TASK INPUT:
▼▼▼

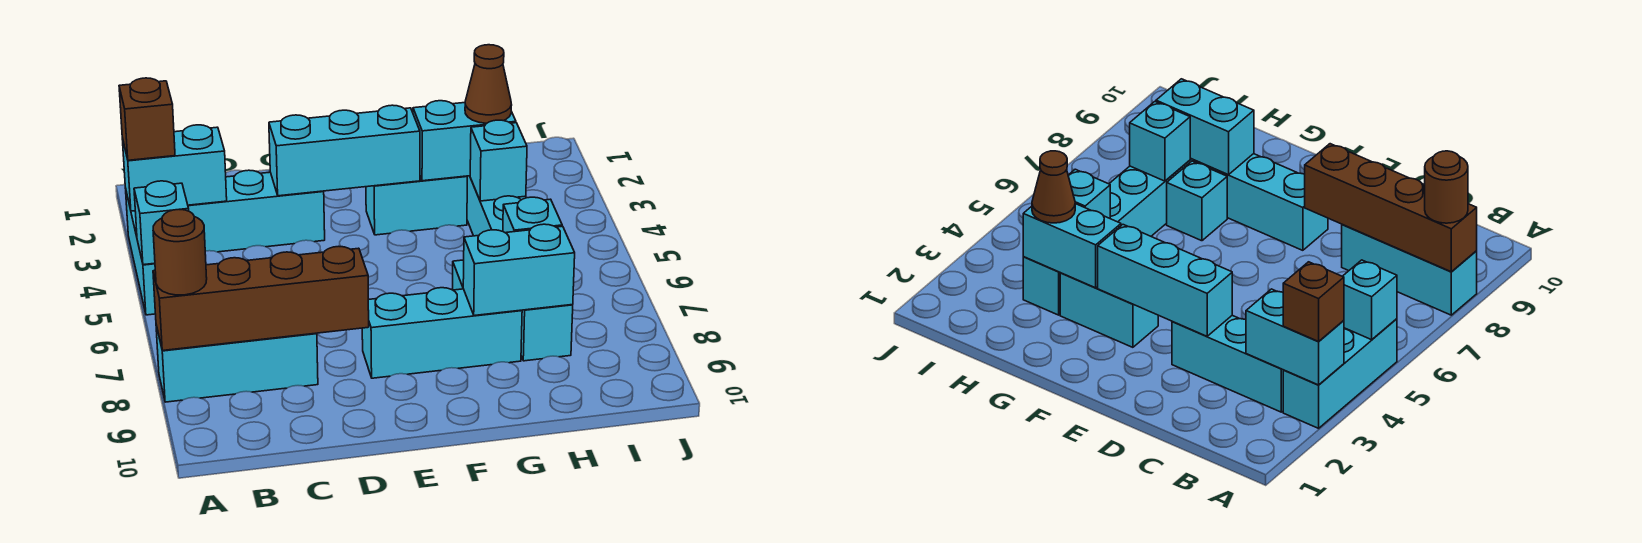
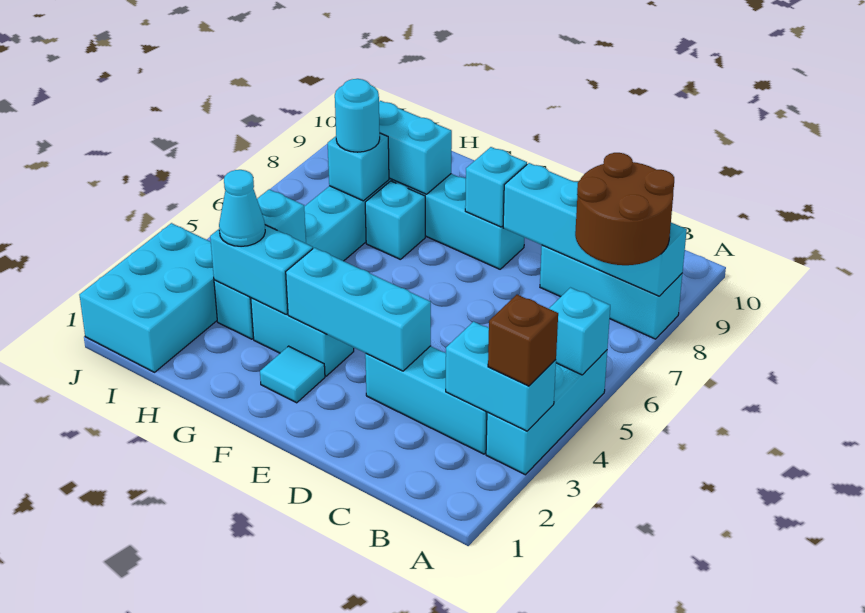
brown brick A8:D8 level 2 -> cyan brick A8:D8 level 2
brown round brick A8 level 3 -> brown round brick A7:B8 level 3
none -> cyan brick E8 level 2
none -> cyan tile F2 level 1
brown cone H3 level 3 -> cyan cone H3 level 3
none -> cyan round brick H7 level 3
none -> cyan brick I1:J3 level 1

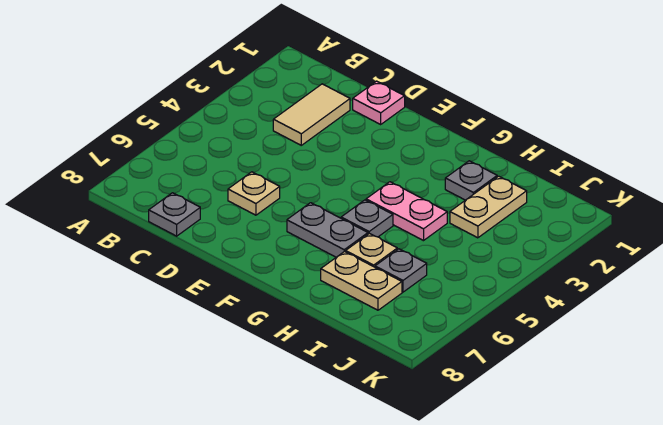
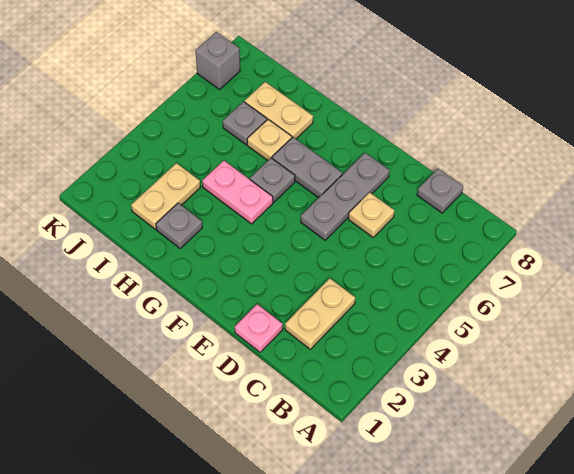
tan tile C2:C3 level 1 -> tan plate C2:C3 level 1
none -> grey plate E5:E7 level 1
none -> grey brick K7 level 1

▲▲▲

Copy exactly, please, every line from the one holding "none -> cyan round brick H7 level 3" through the last line of the data, both ends included, and no pictures.

ANSWER BELOW:
none -> cyan round brick H7 level 3
none -> cyan brick I1:J3 level 1

tan tile C2:C3 level 1 -> tan plate C2:C3 level 1
none -> grey plate E5:E7 level 1
none -> grey brick K7 level 1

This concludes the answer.